RECORDS SHOWN section start

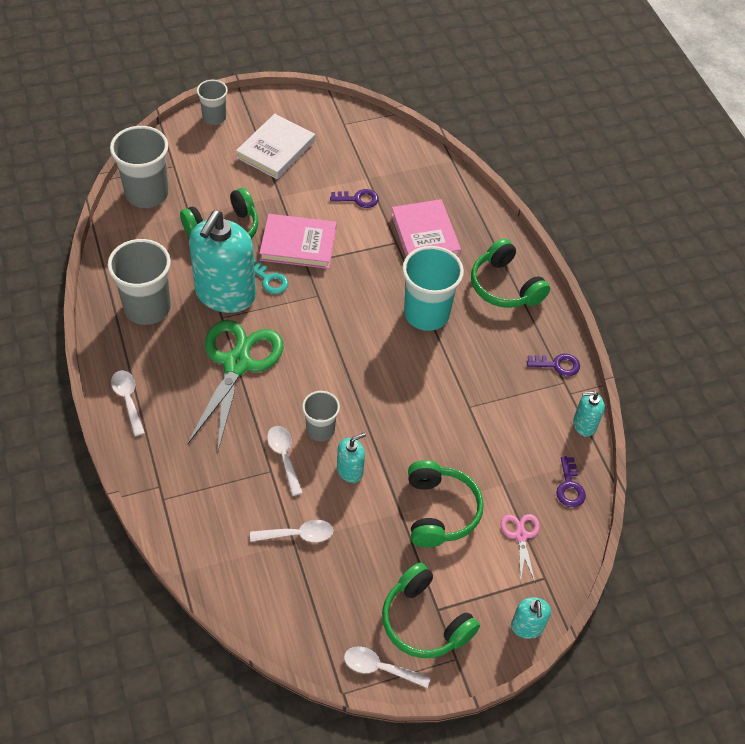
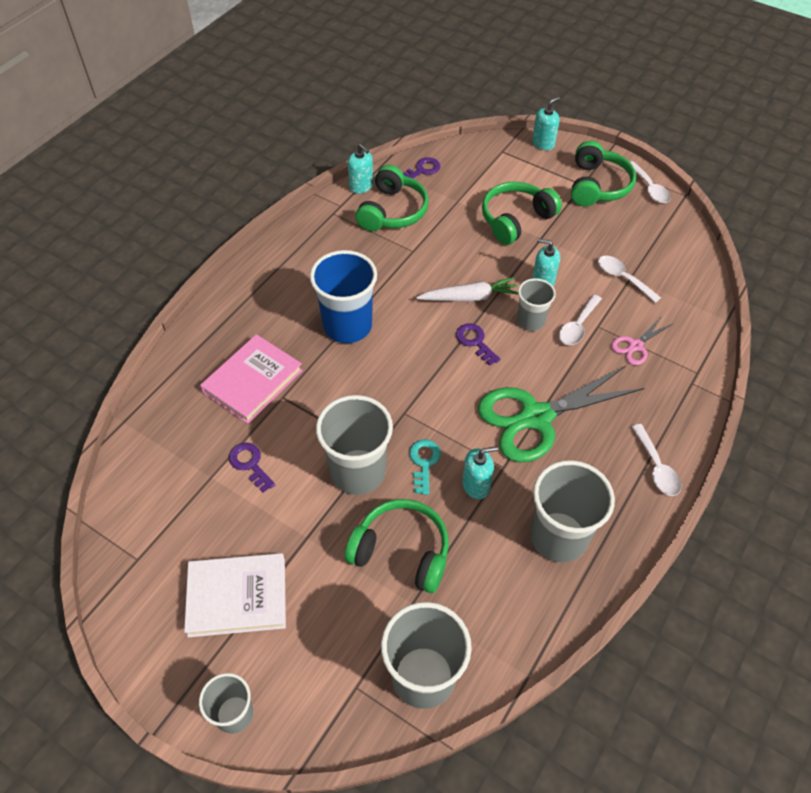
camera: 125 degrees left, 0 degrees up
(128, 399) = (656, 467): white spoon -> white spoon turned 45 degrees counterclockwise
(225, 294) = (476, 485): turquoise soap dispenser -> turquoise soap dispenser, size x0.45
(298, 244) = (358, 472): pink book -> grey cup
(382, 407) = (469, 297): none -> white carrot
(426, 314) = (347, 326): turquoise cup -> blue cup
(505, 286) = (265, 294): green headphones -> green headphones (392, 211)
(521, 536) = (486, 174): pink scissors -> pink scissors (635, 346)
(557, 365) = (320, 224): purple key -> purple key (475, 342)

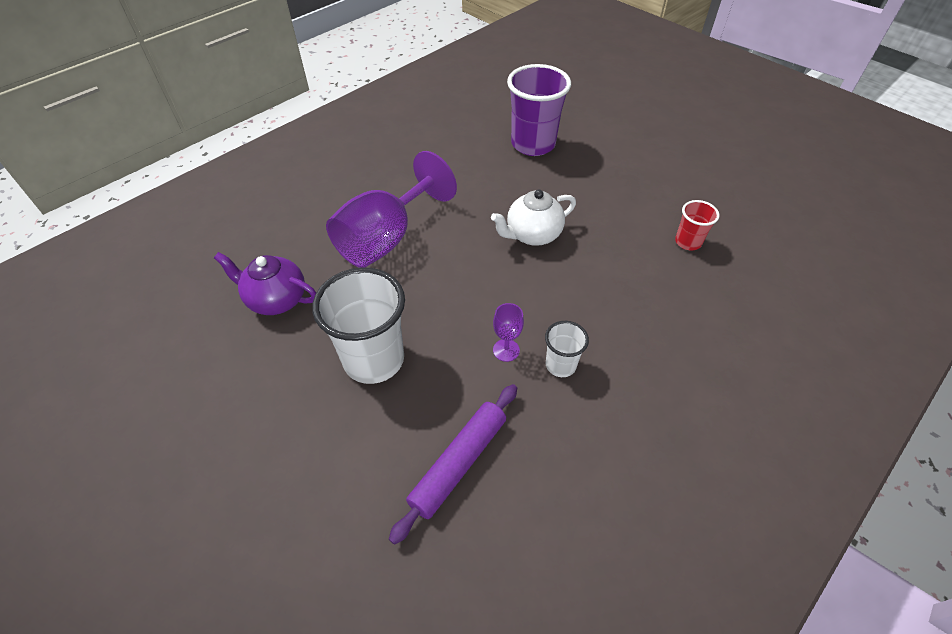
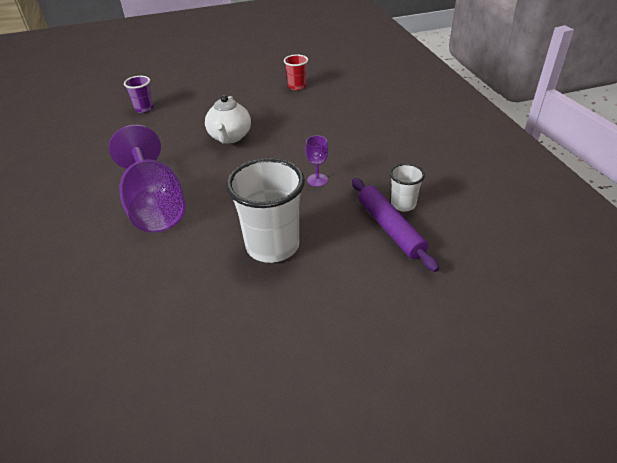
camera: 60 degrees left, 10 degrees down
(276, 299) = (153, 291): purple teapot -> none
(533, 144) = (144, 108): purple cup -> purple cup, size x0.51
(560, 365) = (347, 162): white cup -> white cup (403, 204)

RECORDS SHOWN section end
RECORDS SHOWN section start

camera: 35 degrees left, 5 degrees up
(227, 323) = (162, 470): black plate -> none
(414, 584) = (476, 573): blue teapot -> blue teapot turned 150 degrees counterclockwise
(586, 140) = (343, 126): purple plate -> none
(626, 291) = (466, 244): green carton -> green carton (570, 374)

RECORDS SHOWN section end

◆ DIRECTIONS FOR THIS TASK ◆
Going through the records above, state how many lines include the word "green", and give no other text.

◆ ANSWER TO THIS TASK ◆
2